WORK REQUIRED: Beginning with the line that has "pink L-shape: (66, 108) -> (58, 116), moved" and ending with the line that has "purple arrow: (89, 45) -> (81, 65), moved", retype the entries below exactly, except for the pictures.

DATA EXTRACT:
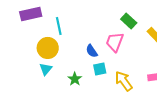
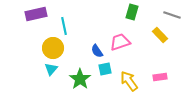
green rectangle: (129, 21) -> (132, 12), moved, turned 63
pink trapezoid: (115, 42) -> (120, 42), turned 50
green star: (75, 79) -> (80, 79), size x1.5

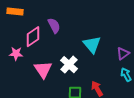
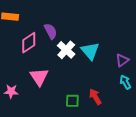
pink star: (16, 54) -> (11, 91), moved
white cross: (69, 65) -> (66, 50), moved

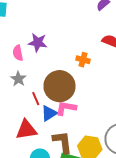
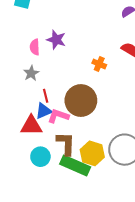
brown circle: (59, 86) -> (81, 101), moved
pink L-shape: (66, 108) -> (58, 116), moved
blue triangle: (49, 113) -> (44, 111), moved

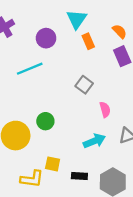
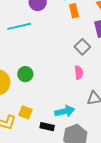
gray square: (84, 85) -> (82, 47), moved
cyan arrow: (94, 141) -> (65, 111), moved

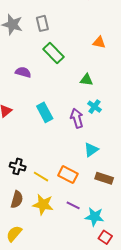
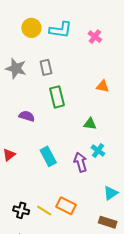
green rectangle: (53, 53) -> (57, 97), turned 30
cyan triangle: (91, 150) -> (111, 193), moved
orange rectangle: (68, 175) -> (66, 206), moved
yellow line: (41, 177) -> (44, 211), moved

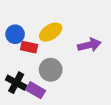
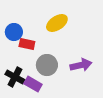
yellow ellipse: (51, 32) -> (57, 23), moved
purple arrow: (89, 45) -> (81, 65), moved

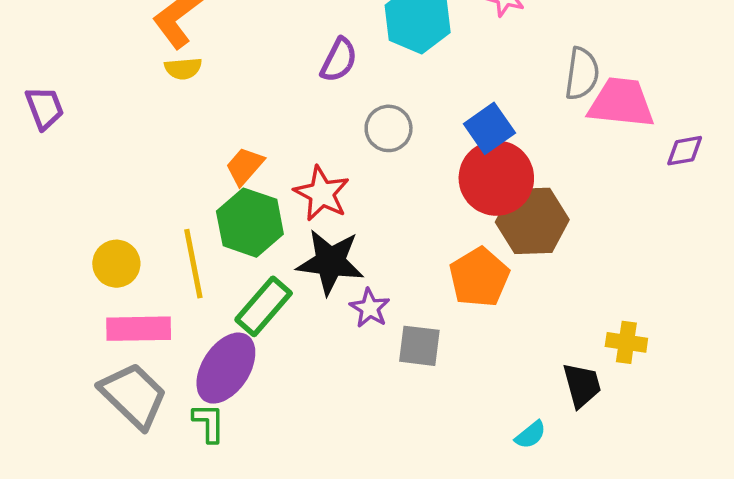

==

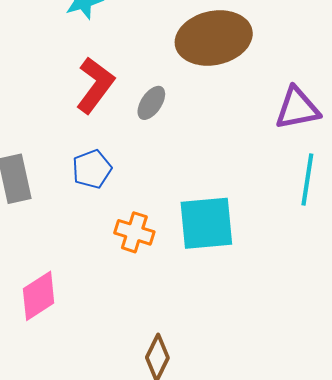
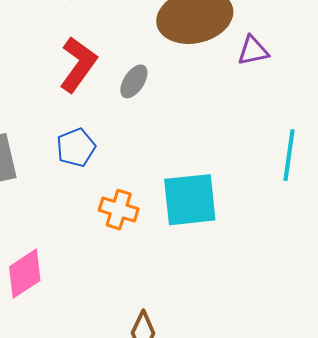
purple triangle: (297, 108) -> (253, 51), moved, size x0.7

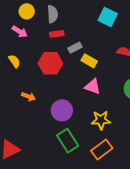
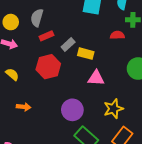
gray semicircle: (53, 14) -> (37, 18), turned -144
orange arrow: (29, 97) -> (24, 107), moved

ANSWER TO THE EXERCISE:
pink L-shape: (66, 108) -> (58, 116), moved
blue triangle: (49, 113) -> (44, 111), moved

gray square: (84, 85) -> (82, 47), moved
cyan arrow: (94, 141) -> (65, 111), moved

green rectangle: (53, 53) -> (57, 97), turned 30
cyan triangle: (91, 150) -> (111, 193), moved
orange rectangle: (68, 175) -> (66, 206), moved
yellow line: (41, 177) -> (44, 211), moved

yellow ellipse: (51, 32) -> (57, 23), moved
purple arrow: (89, 45) -> (81, 65), moved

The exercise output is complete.